### Data to use ###

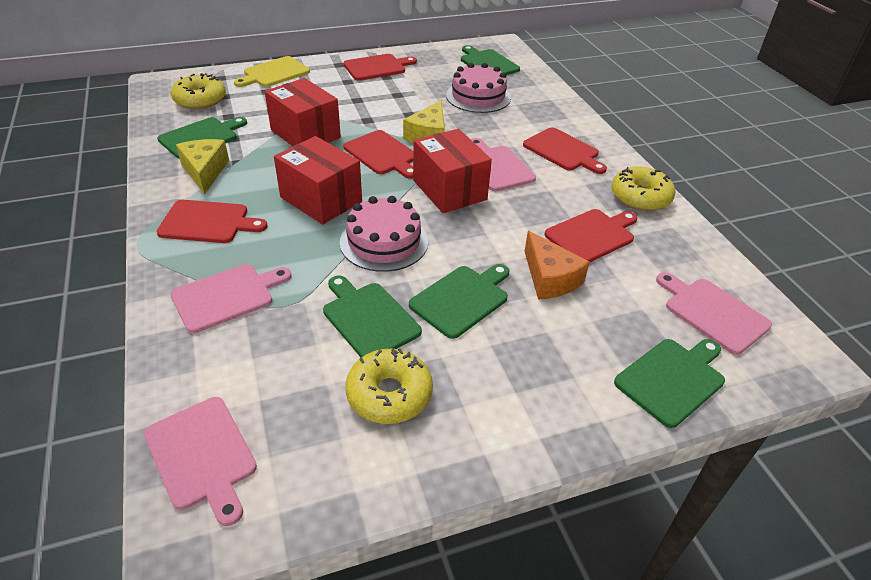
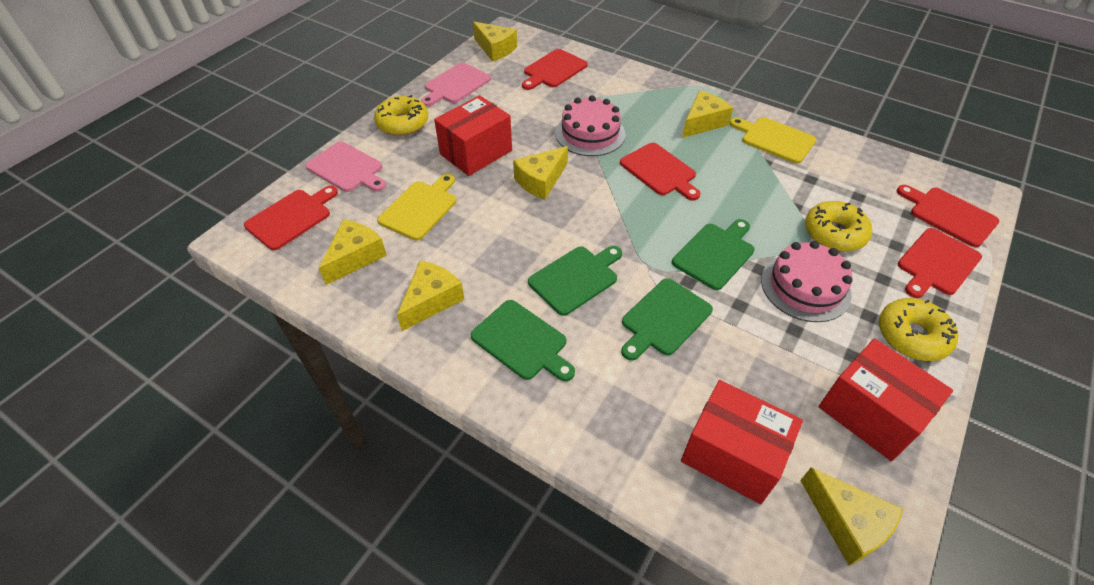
green cutting board: 5 -> 4
orange cheese: 1 -> 0
pink cutting board: 4 -> 2
yellow cheese: 2 -> 6
yellow cutting board: 1 -> 2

###

# What the task requires
Each line from the one containing "pink cutting board: 4 -> 2" through the last line of the entries above is to be returned exactly, and no others.

# Solution
pink cutting board: 4 -> 2
yellow cheese: 2 -> 6
yellow cutting board: 1 -> 2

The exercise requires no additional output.